Information:
*** Block opens ***

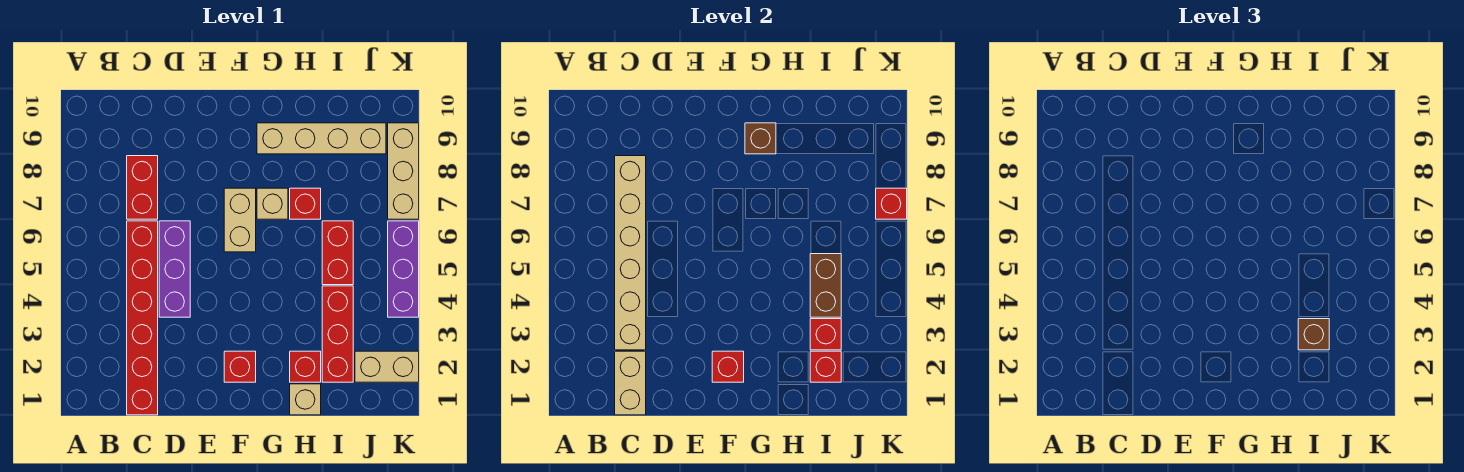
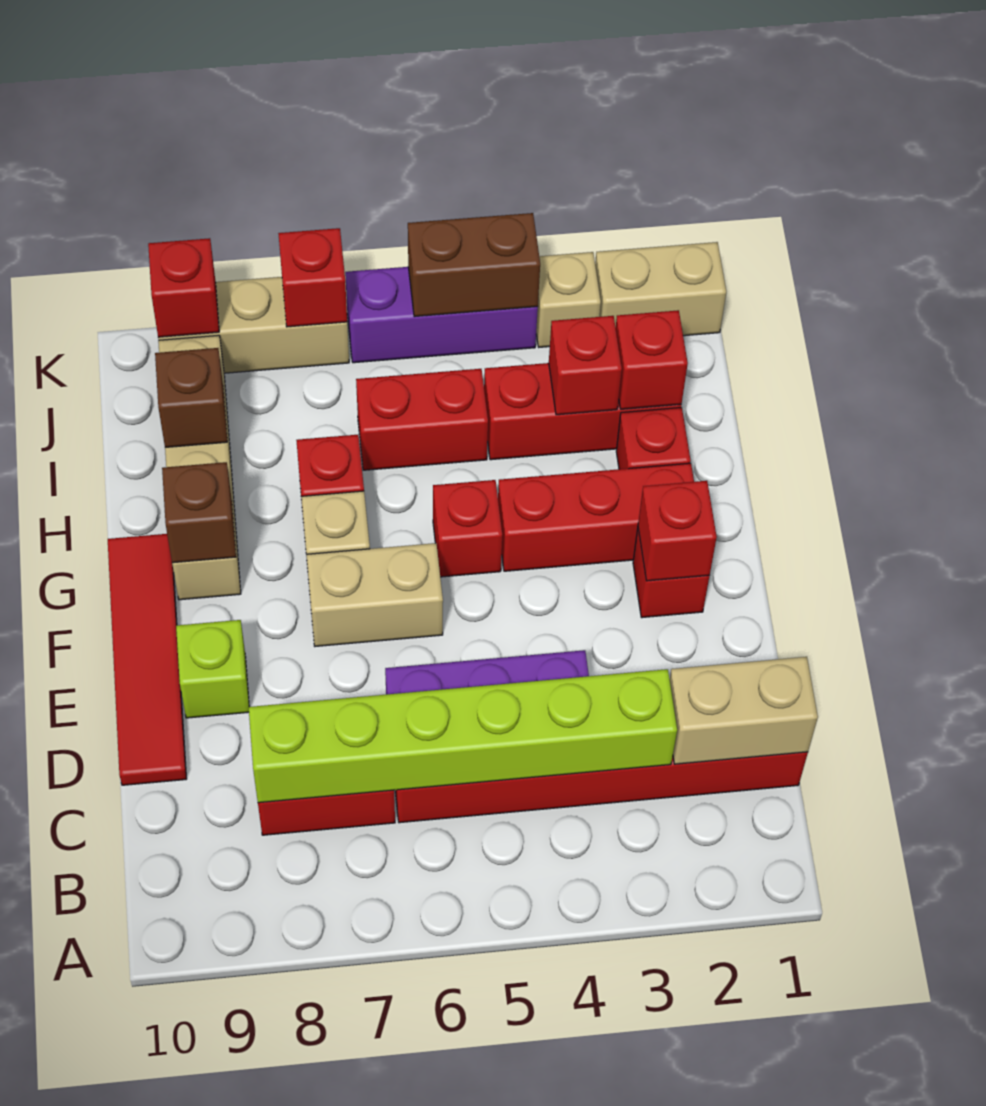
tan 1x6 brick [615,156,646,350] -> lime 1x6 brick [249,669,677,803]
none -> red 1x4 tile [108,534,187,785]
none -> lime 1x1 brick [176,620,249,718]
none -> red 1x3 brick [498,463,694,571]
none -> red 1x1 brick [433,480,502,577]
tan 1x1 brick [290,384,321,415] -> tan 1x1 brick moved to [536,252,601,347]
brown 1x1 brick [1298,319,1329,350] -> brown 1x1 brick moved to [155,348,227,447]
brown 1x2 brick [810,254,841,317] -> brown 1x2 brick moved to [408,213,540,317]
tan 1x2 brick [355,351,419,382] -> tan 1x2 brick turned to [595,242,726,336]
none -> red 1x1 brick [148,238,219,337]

*** Block closes ***
*** Block opens ***

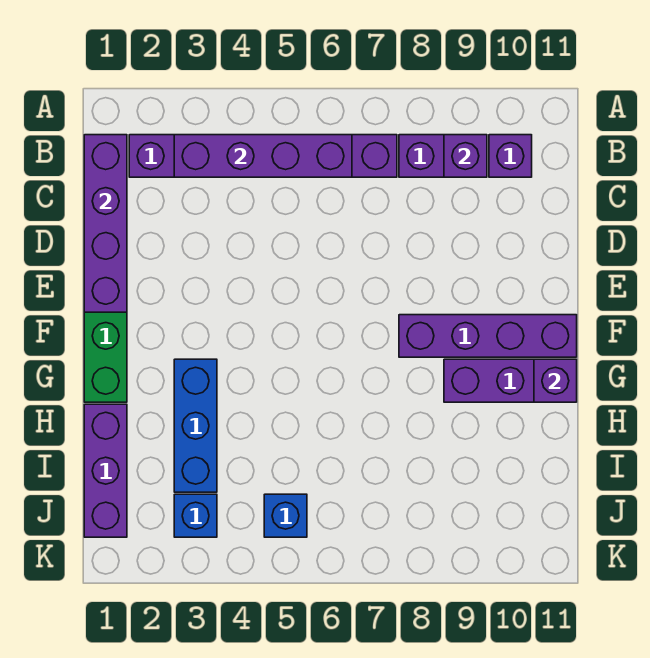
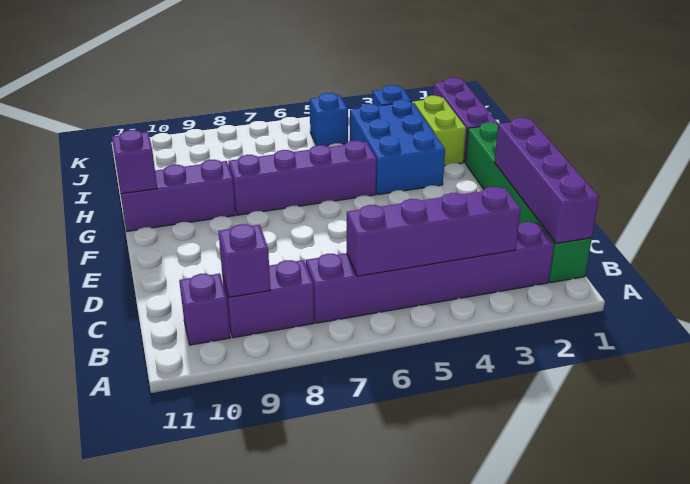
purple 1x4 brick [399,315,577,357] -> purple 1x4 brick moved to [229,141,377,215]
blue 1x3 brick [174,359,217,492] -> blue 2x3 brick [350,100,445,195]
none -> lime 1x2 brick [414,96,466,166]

*** Block closes ***

Work order: From the listing above, pick out every line containing "none".

Result for this task:
none -> red 1x4 tile [108,534,187,785]
none -> lime 1x1 brick [176,620,249,718]
none -> red 1x3 brick [498,463,694,571]
none -> red 1x1 brick [433,480,502,577]
none -> red 1x1 brick [148,238,219,337]
none -> lime 1x2 brick [414,96,466,166]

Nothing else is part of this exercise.